● TASK TO COMPLETE
The number of lines holding "spray" is all you should give; count them in the records below.

● PROVIDED DATA

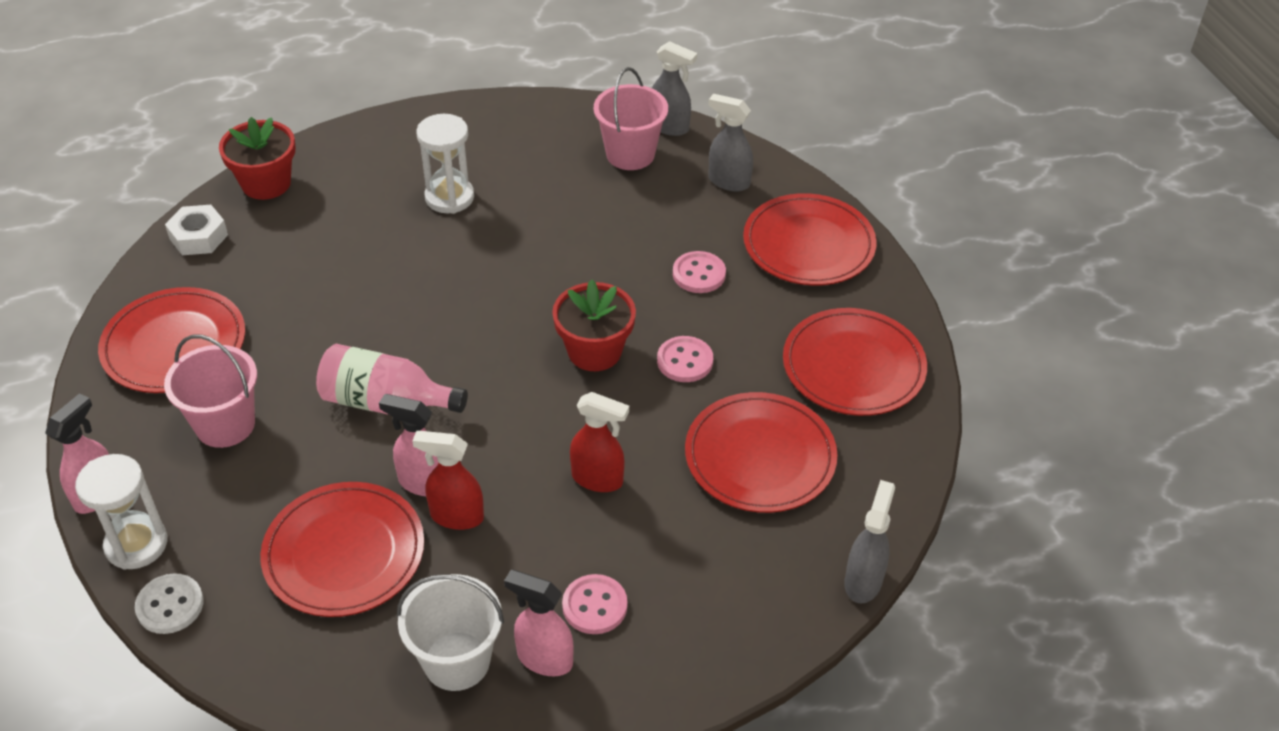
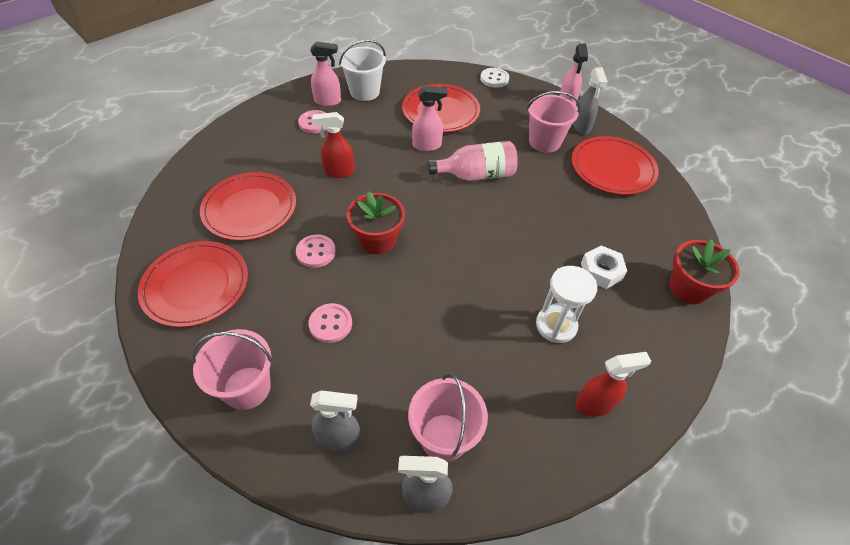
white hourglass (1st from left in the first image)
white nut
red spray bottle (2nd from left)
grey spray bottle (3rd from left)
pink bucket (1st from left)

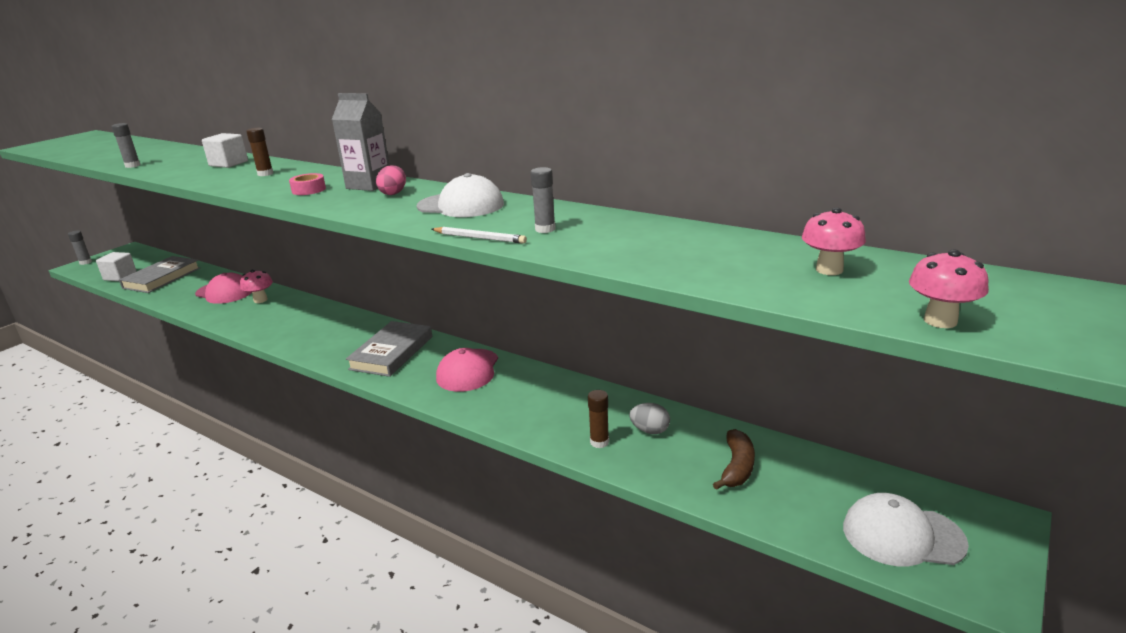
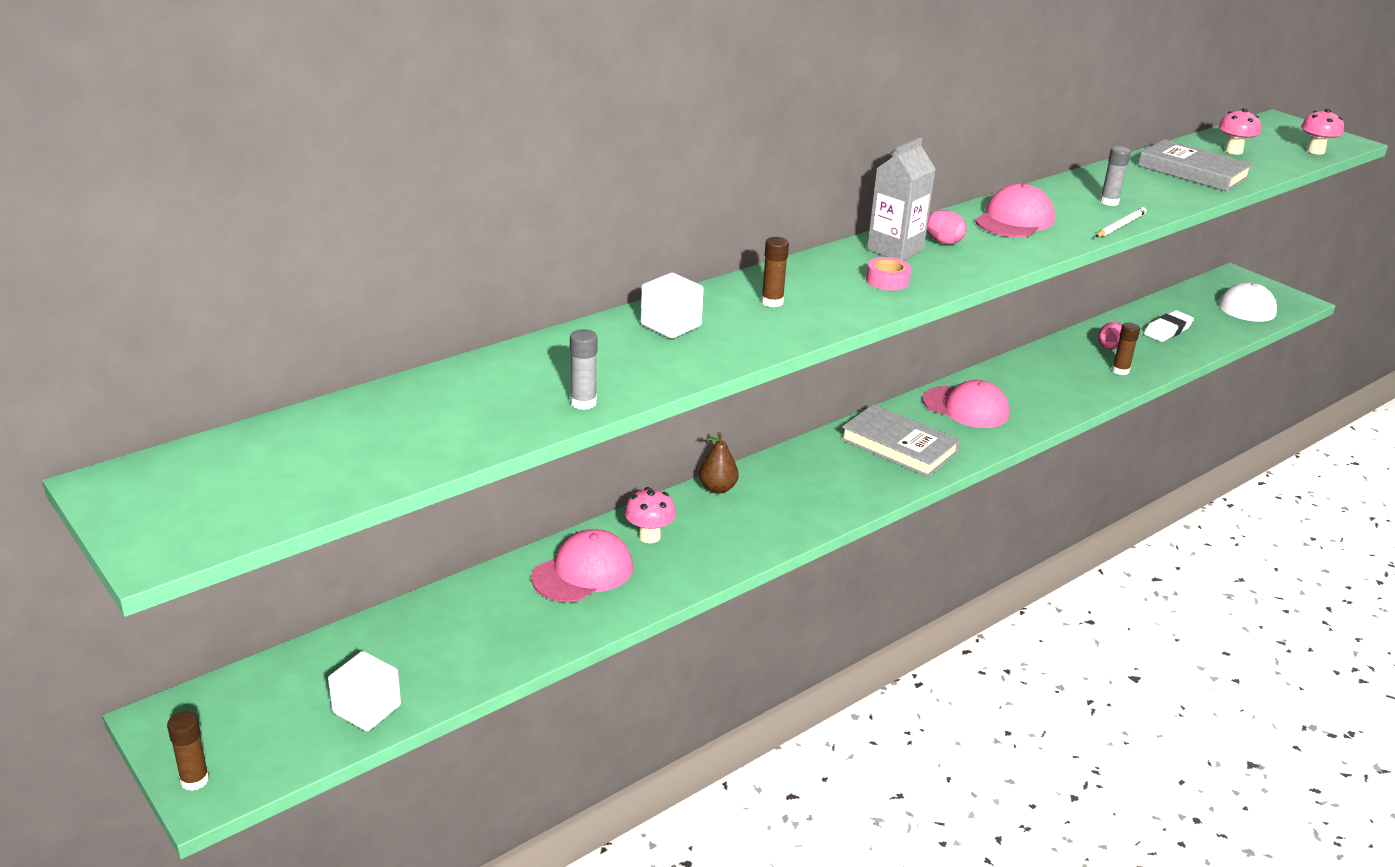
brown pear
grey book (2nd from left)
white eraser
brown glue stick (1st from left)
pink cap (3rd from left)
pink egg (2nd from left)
* * *
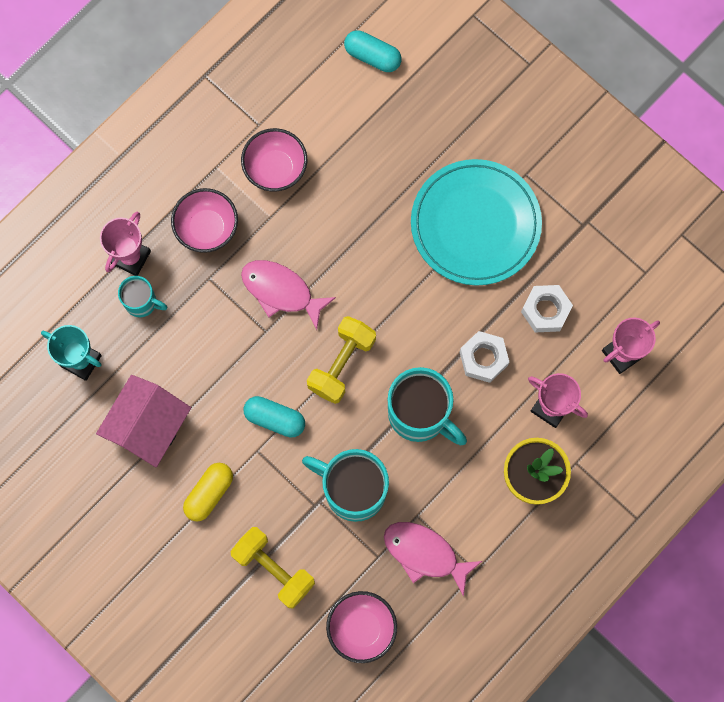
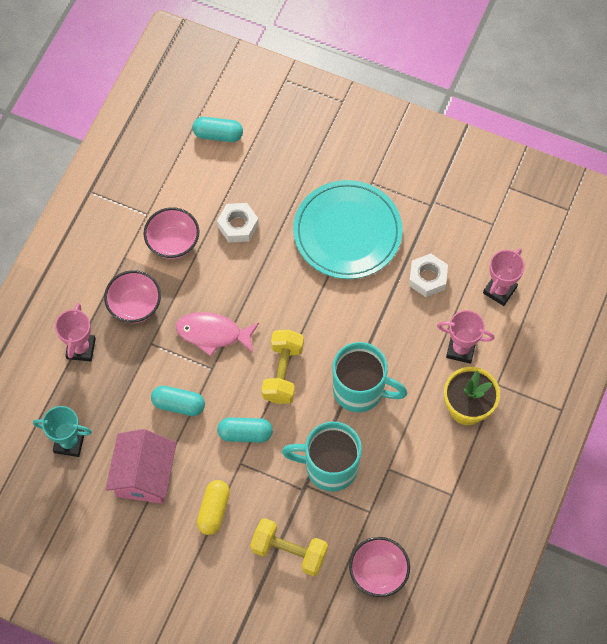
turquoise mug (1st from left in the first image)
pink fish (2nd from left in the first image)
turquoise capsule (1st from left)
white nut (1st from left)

● EXERCISE OUTPUT
2